*Task to carry out:* Where does the word "blue" occur in the entries below? Copy every line that has it.

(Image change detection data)

+ + + + + + +

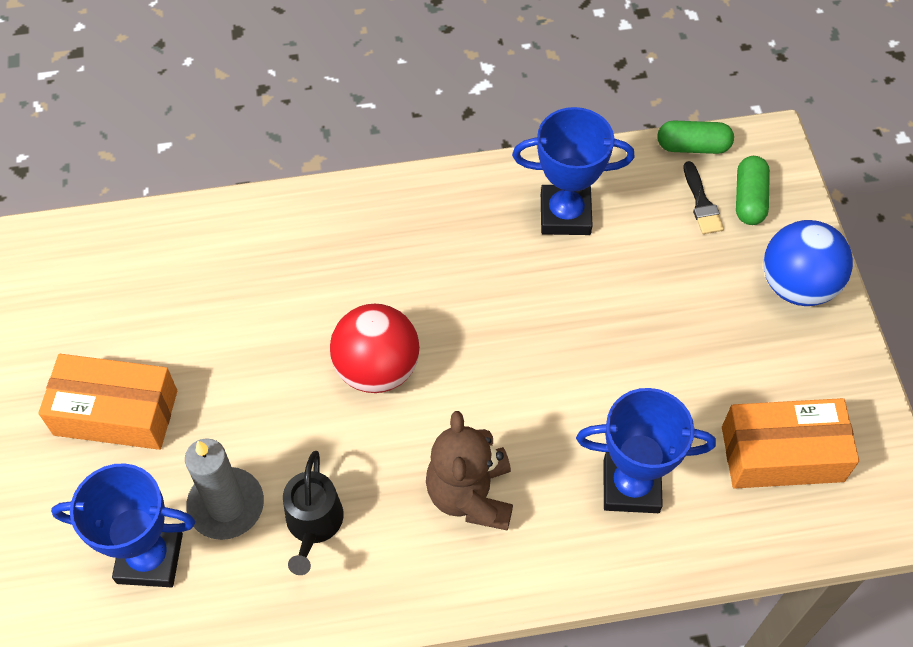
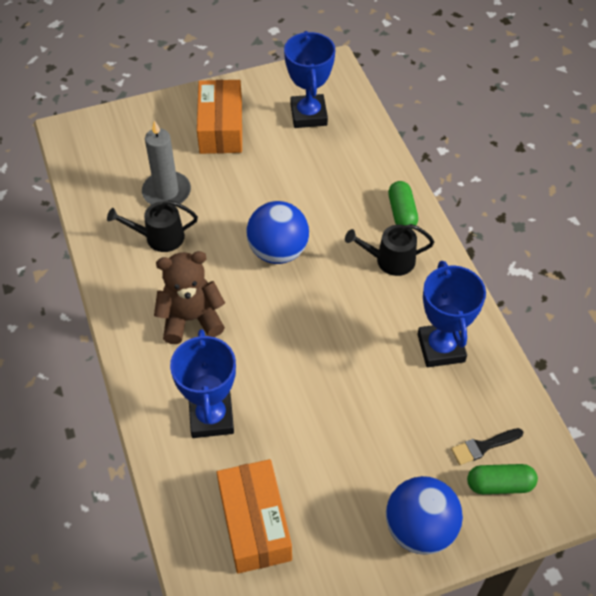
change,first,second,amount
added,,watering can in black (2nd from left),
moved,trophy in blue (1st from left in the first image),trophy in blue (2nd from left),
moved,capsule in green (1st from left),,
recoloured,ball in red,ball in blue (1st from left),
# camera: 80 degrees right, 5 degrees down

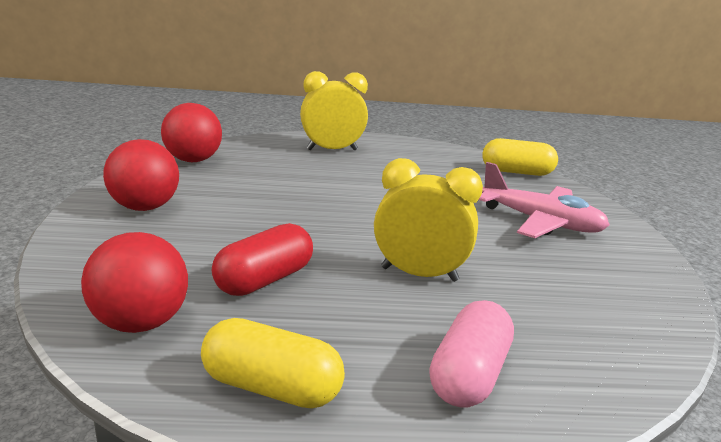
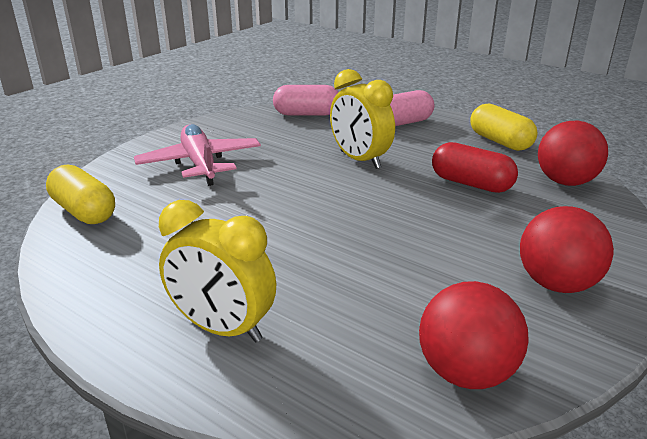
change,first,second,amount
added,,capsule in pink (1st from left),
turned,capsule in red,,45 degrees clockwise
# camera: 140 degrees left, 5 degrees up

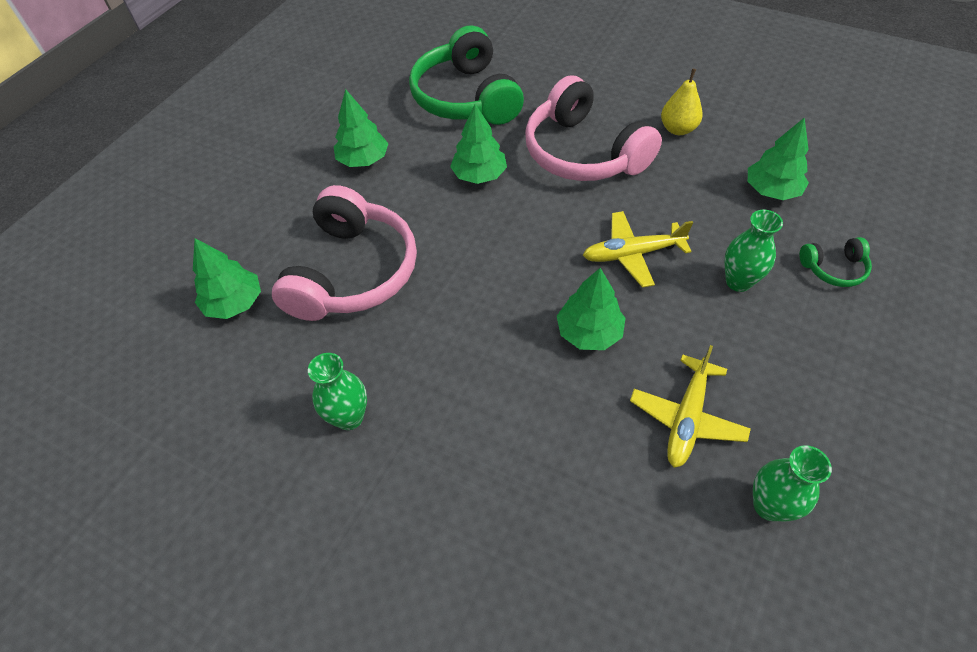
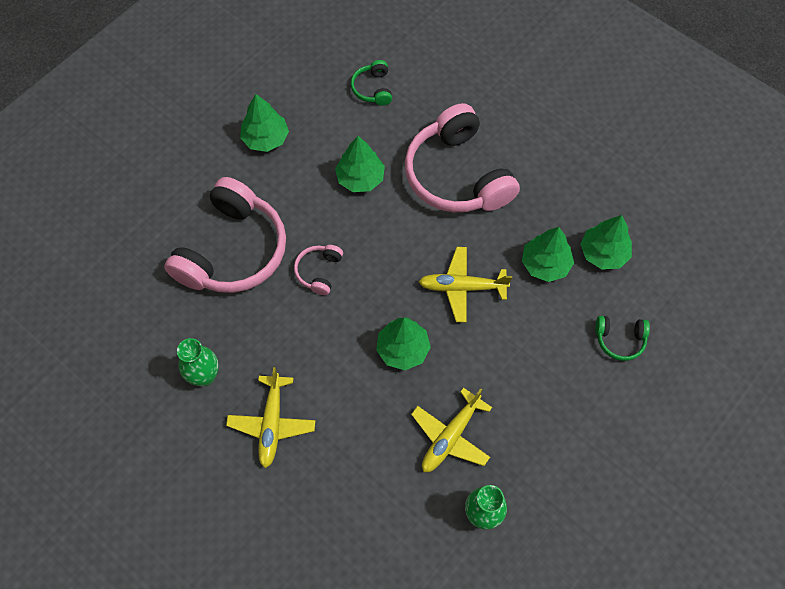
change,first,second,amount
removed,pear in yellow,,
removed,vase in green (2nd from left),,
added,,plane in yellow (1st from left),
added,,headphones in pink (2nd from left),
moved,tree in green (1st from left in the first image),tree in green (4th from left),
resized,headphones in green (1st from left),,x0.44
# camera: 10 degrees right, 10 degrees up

+ + + + + + +

*Written solution:*
moved,trophy in blue (1st from left in the first image),trophy in blue (2nd from left),
recoloured,ball in red,ball in blue (1st from left),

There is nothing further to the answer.